WHAT YOU NEED TO DO: Restate the data word for word. Leave the pictures out.

RECORDED INFORMATION:
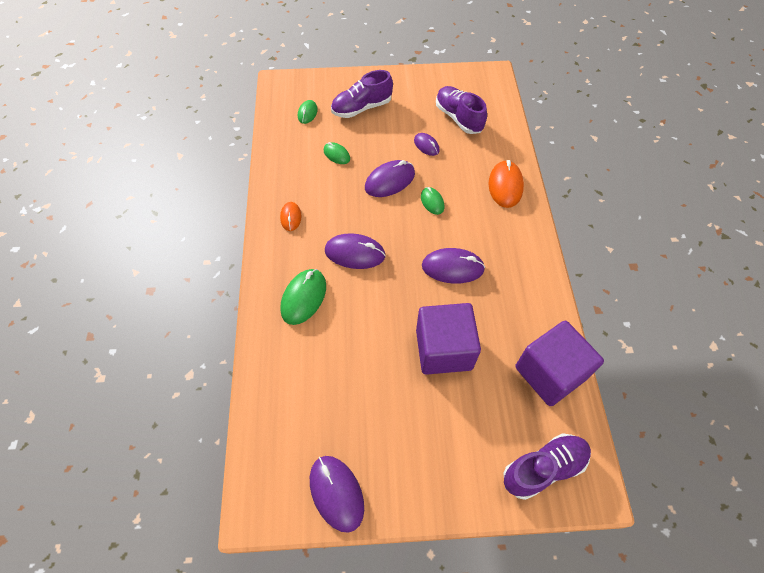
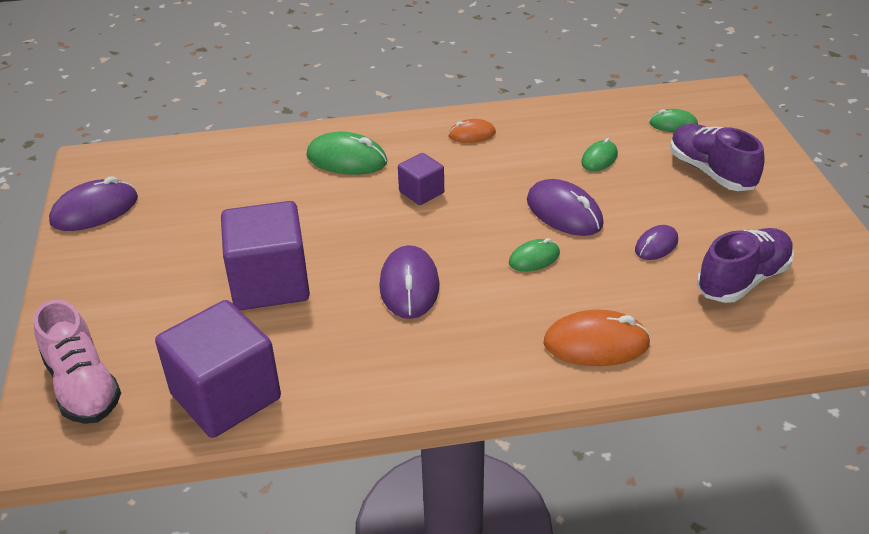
camera: 85 degrees right, 20 degrees down
(355, 253) = (421, 192): purple mouse -> purple cube
(543, 468) = (83, 386): purple shoe -> pink shoe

ANSWER TO THIS EXERCISE:
camera: 85 degrees right, 20 degrees down
(355, 253) = (421, 192): purple mouse -> purple cube
(543, 468) = (83, 386): purple shoe -> pink shoe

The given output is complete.